[Records for processing Boundary: Start]
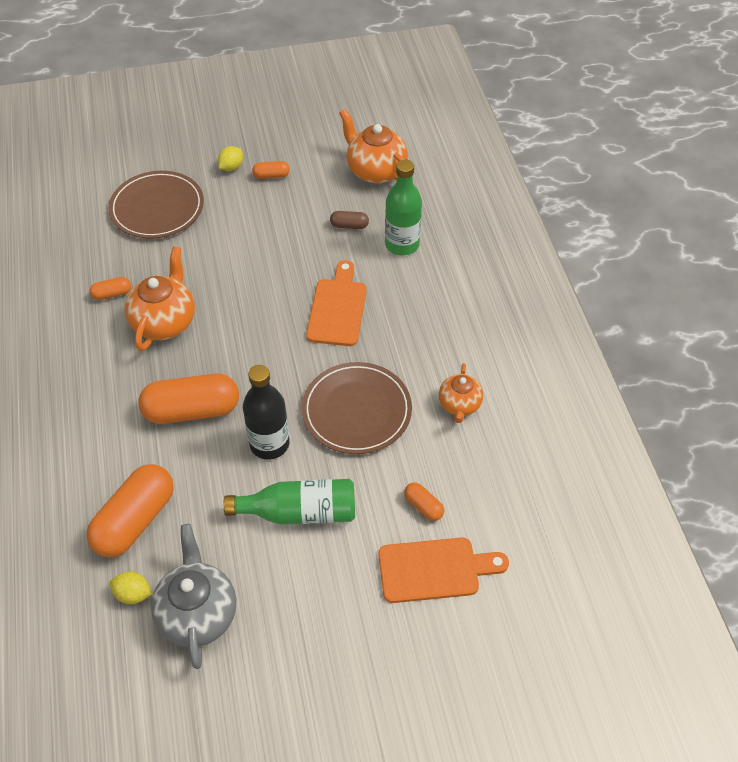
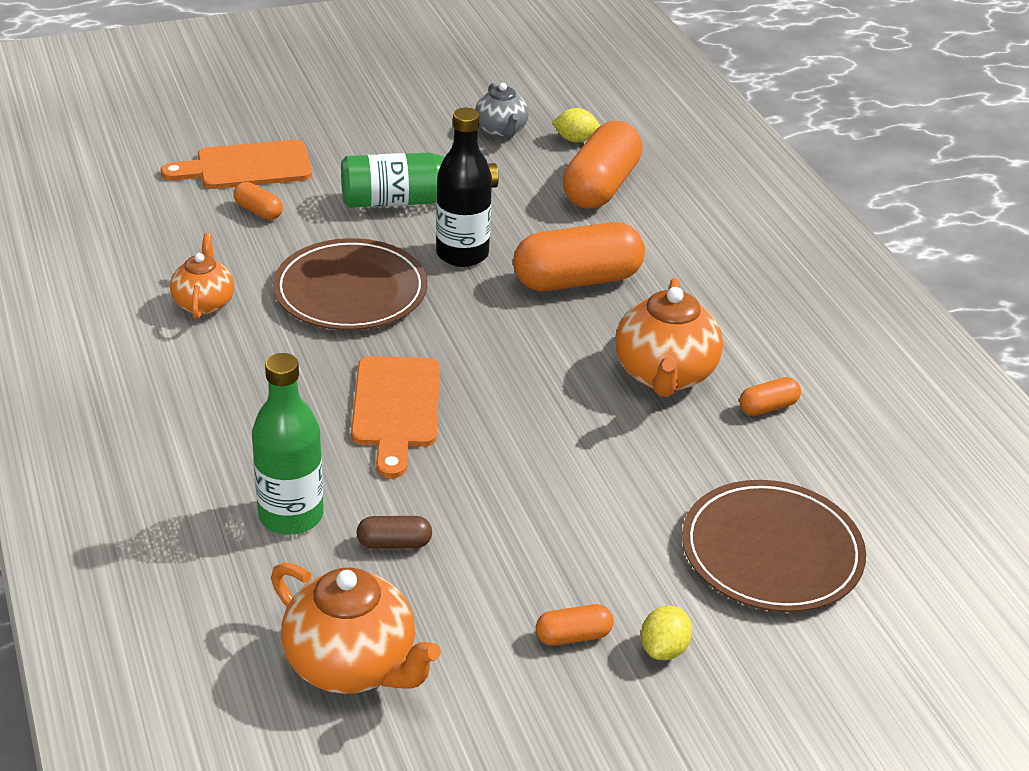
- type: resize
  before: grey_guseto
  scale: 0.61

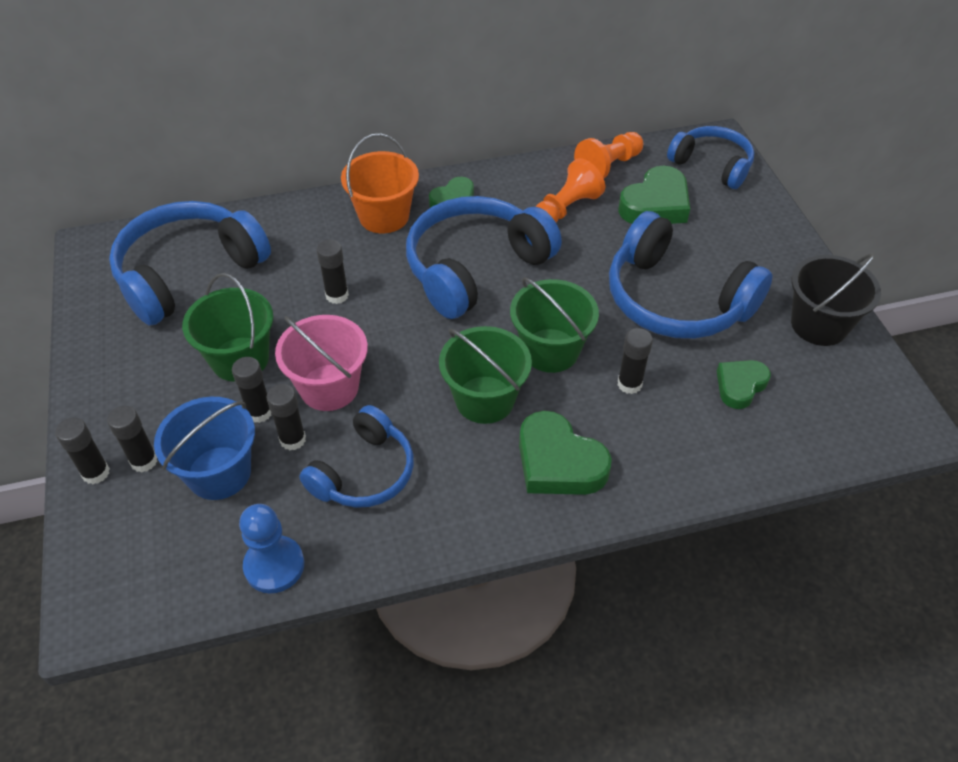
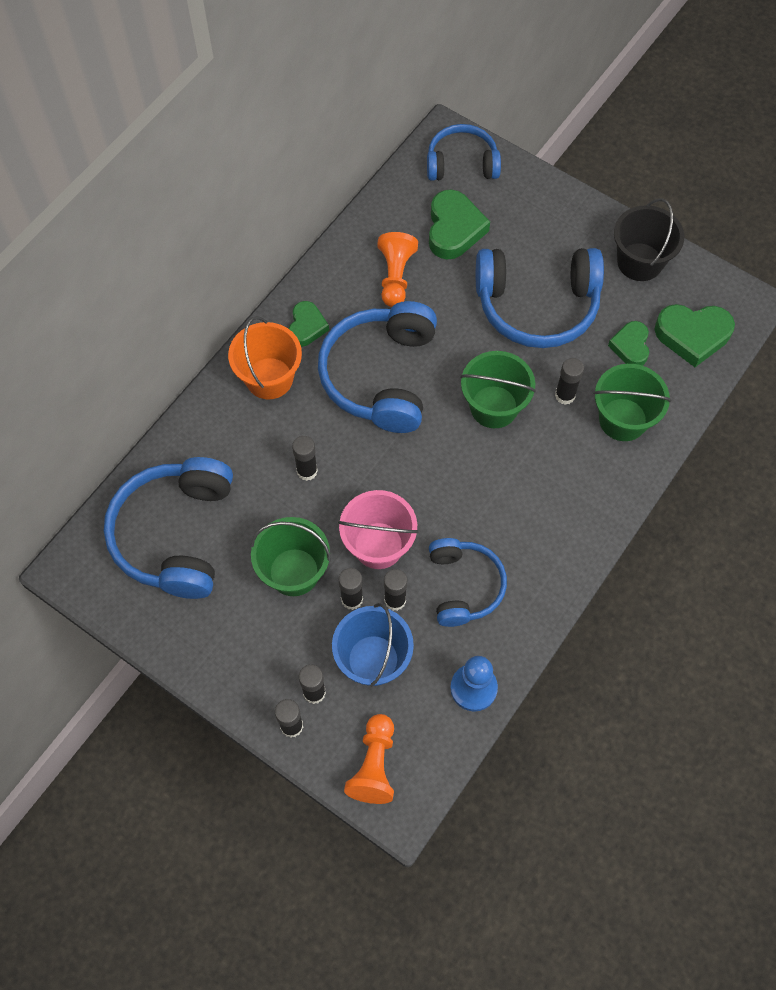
- type: move
  before: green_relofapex (2nd from left in the first image)
  after: green_relofapex (3rd from left)
- type: move
  before: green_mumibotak (2nd from left in the first image)
  after: green_mumibotak (4th from left)
- type: move
  before: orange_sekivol (2nd from left in the first image)
  after: orange_sekivol (1st from left)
[Records for processing Boundary: End]
■ Exercise details
From start to finish, output the listing exactly, but omit its pictures.

■ Task result
- type: resize
  before: grey_guseto
  scale: 0.61

- type: move
  before: green_relofapex (2nd from left in the first image)
  after: green_relofapex (3rd from left)
- type: move
  before: green_mumibotak (2nd from left in the first image)
  after: green_mumibotak (4th from left)
- type: move
  before: orange_sekivol (2nd from left in the first image)
  after: orange_sekivol (1st from left)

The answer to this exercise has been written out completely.